Top of DATASET ENTRIES

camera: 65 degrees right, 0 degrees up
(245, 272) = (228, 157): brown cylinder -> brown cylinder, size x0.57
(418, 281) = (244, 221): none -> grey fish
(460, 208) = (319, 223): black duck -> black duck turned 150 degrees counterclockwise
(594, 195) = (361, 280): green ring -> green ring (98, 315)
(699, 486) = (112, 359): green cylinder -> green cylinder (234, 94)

Bottom of DATASET ENTRIES

=== THE TASK ===
Only the lines from the one with "(460, 208) = (319, 223): black" through the final line above belong in the answer, each retyped exactly.

=== ANSWER FOR THE TASK ===
(460, 208) = (319, 223): black duck -> black duck turned 150 degrees counterclockwise
(594, 195) = (361, 280): green ring -> green ring (98, 315)
(699, 486) = (112, 359): green cylinder -> green cylinder (234, 94)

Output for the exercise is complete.